● **Task to complete**: One part of the entries below is wanted: the lines from the one containing "C1: 2200uF (plus n3, minus +12V) -> none" through the one containing "R1: none -> 6.8k (+12V, GND)". Write those out exactly and nothing else.

::::

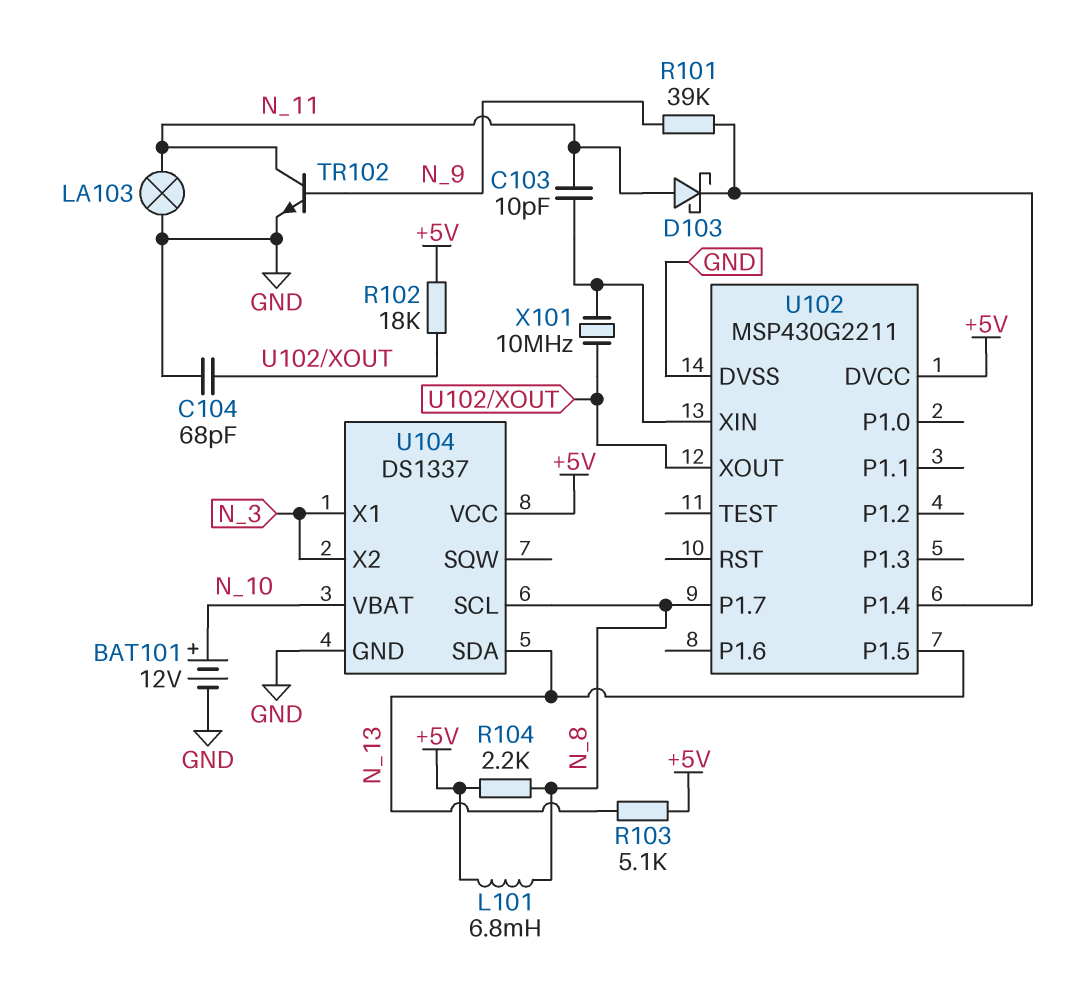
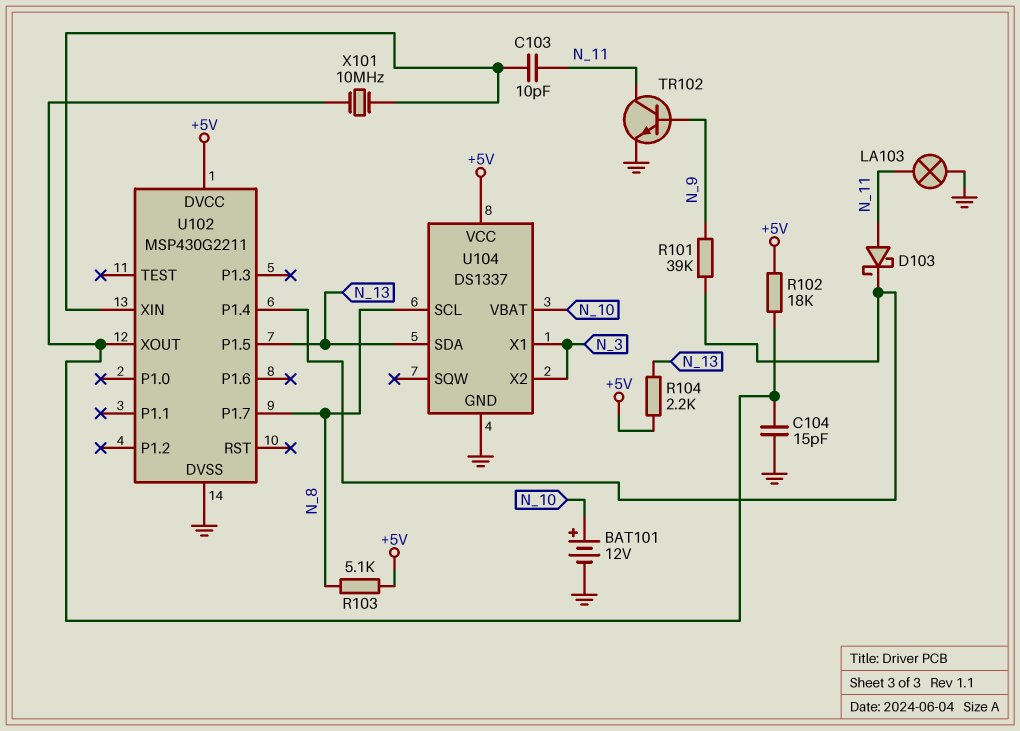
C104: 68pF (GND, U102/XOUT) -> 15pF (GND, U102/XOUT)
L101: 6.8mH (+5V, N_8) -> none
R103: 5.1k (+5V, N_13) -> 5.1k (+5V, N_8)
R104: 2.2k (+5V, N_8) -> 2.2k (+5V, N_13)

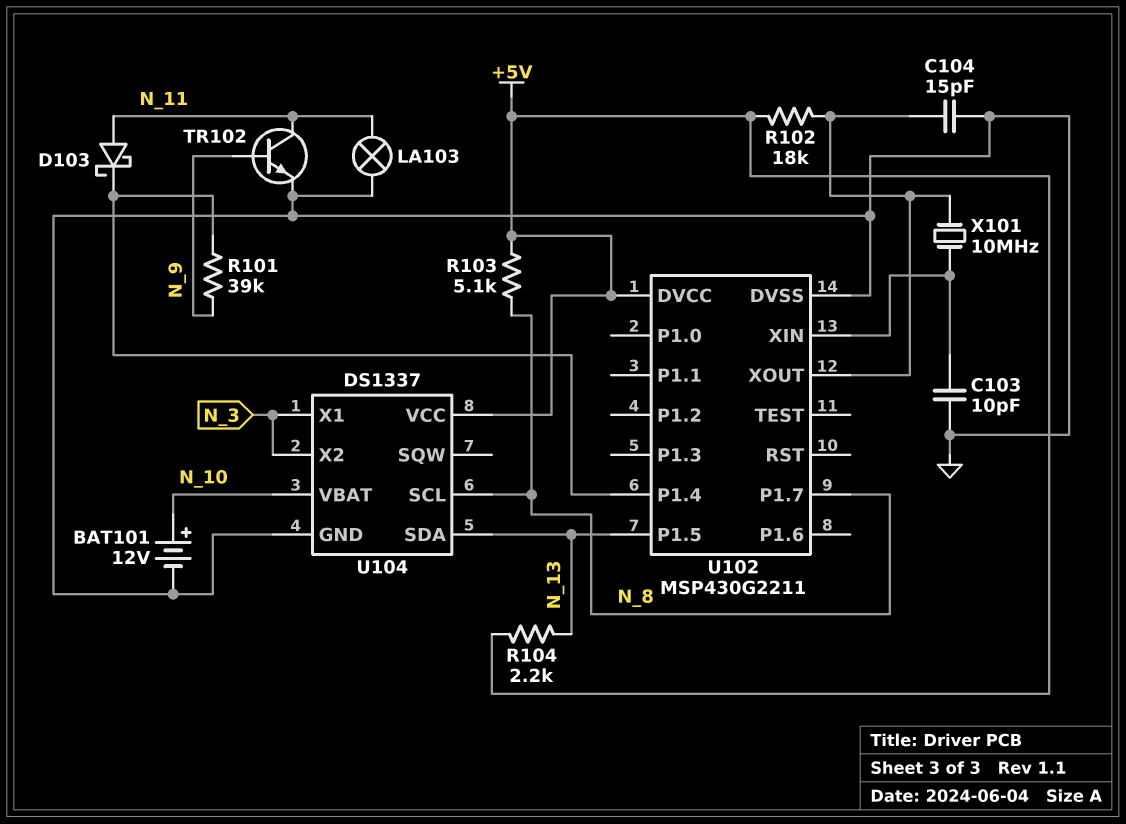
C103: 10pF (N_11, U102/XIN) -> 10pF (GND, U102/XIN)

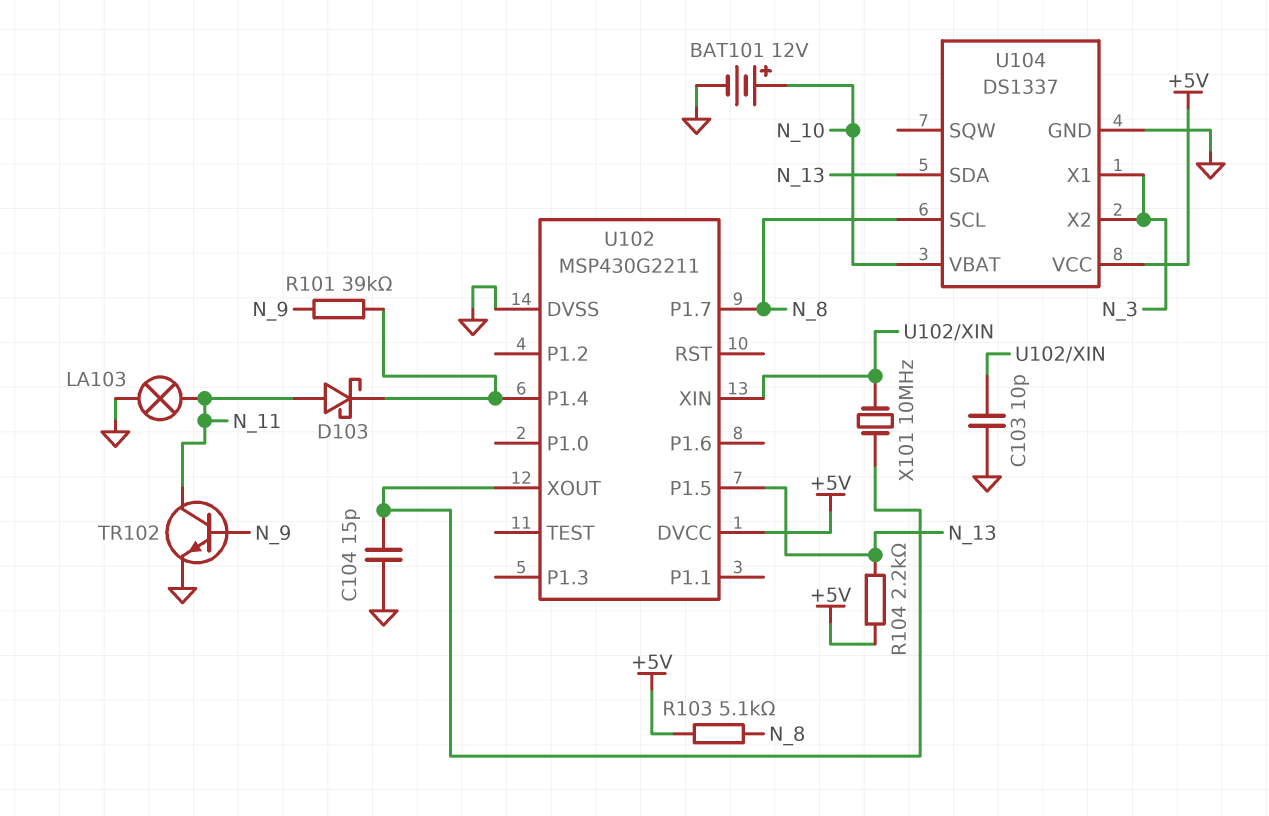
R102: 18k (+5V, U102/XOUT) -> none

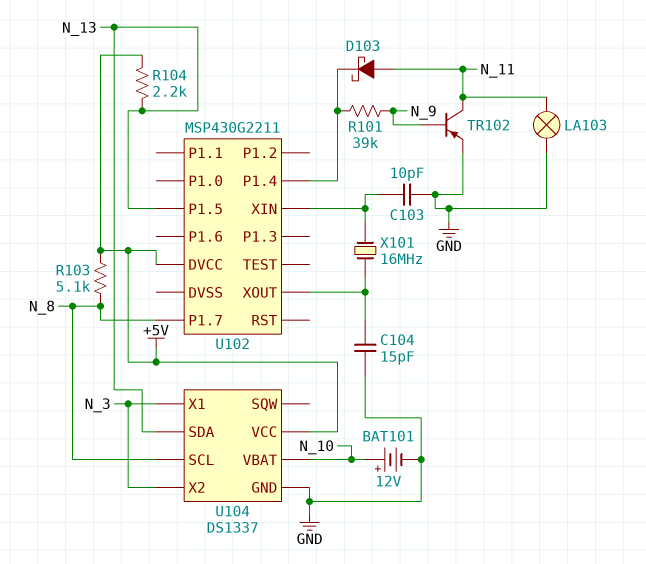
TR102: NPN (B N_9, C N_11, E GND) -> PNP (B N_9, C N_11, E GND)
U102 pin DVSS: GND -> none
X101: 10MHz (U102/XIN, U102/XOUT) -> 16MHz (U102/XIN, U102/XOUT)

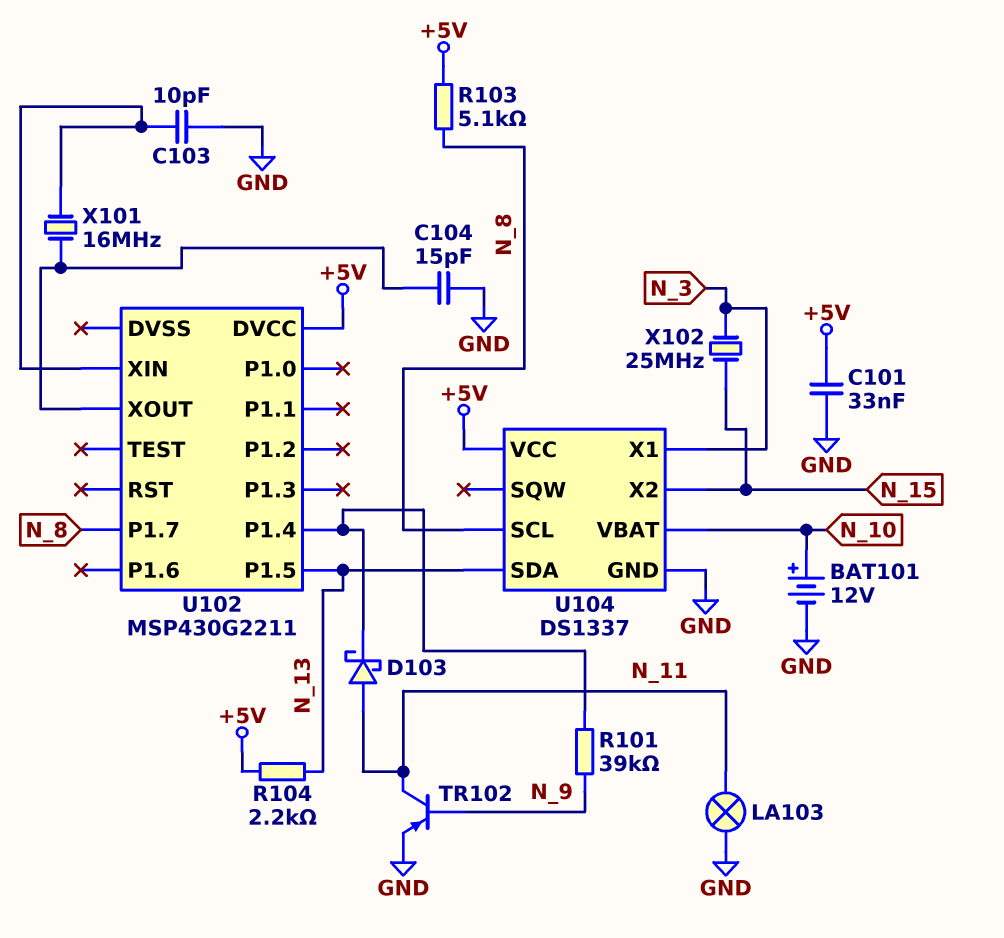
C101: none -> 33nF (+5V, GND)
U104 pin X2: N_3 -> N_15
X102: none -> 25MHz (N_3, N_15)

::::

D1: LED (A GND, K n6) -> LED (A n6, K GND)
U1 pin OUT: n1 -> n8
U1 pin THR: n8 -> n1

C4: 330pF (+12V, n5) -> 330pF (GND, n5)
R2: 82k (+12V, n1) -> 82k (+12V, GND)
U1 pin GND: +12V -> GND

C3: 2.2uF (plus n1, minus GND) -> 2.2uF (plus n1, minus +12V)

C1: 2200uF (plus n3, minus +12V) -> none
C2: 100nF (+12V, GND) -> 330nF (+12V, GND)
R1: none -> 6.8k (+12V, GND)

::::

● **Final answer**:
C1: 2200uF (plus n3, minus +12V) -> none
C2: 100nF (+12V, GND) -> 330nF (+12V, GND)
R1: none -> 6.8k (+12V, GND)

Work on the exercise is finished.